Give back exactly the lines of the material below that start at the line containing "pink fish [380 247 441 304] -> none" and end at the line containing "scarlet nut [656", and no others.

============

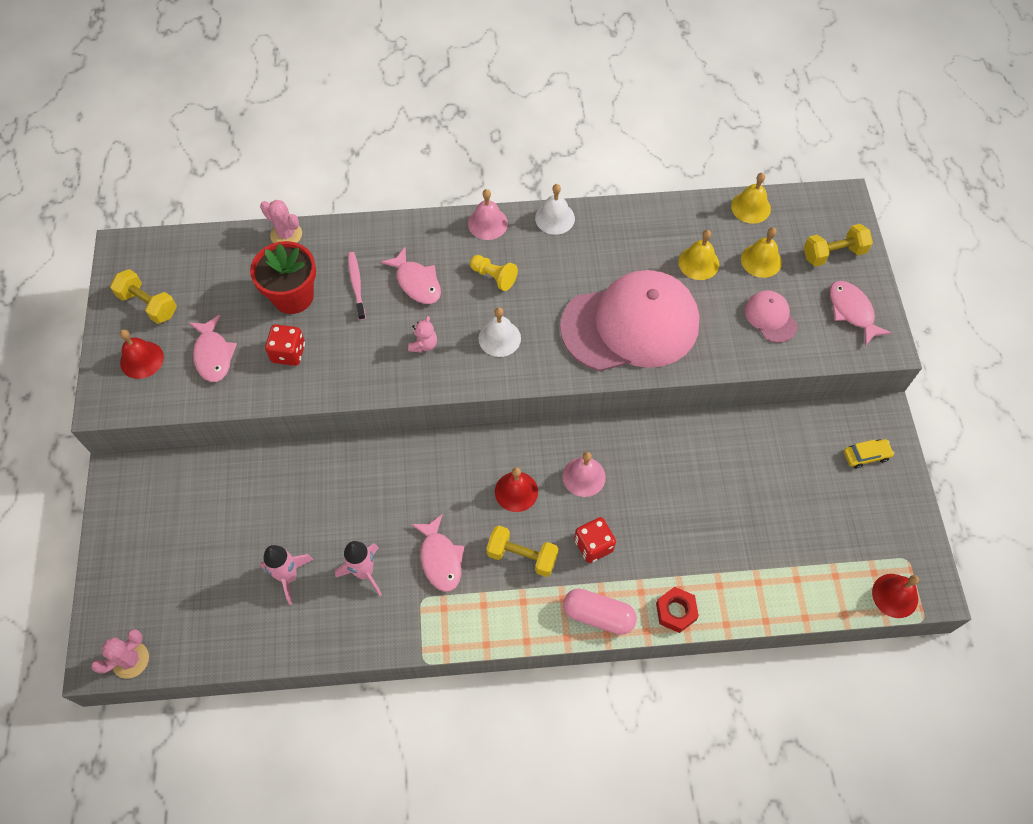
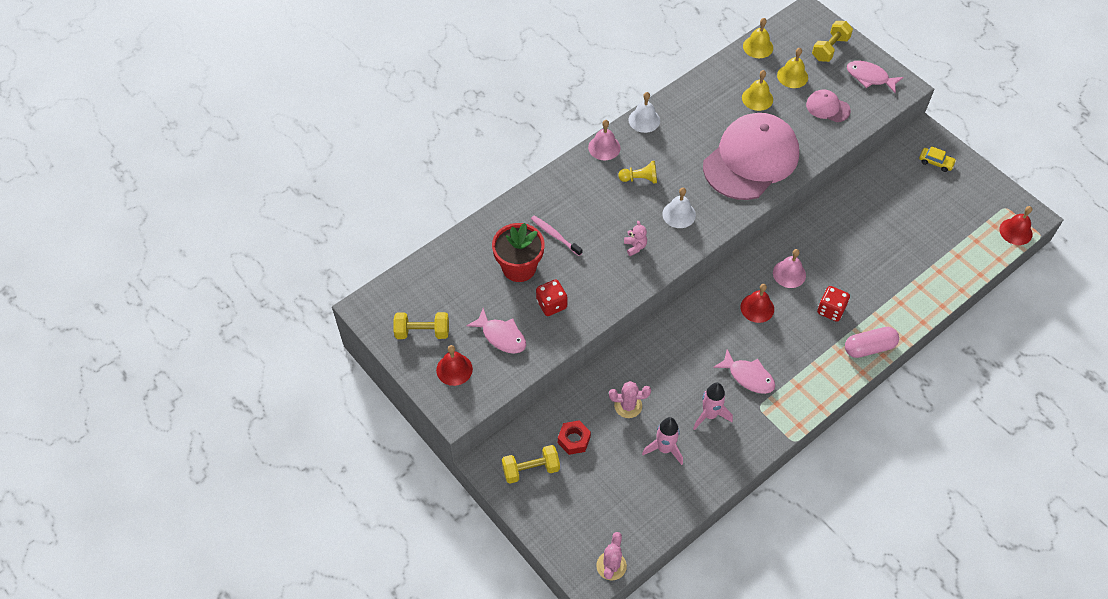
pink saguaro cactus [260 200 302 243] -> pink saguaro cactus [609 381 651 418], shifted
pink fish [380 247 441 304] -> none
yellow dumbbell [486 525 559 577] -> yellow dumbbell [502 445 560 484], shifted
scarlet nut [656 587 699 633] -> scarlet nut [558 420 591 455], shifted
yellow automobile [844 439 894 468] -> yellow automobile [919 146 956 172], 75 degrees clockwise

============

(Answer to this exercise):
pink fish [380 247 441 304] -> none
yellow dumbbell [486 525 559 577] -> yellow dumbbell [502 445 560 484], shifted
scarlet nut [656 587 699 633] -> scarlet nut [558 420 591 455], shifted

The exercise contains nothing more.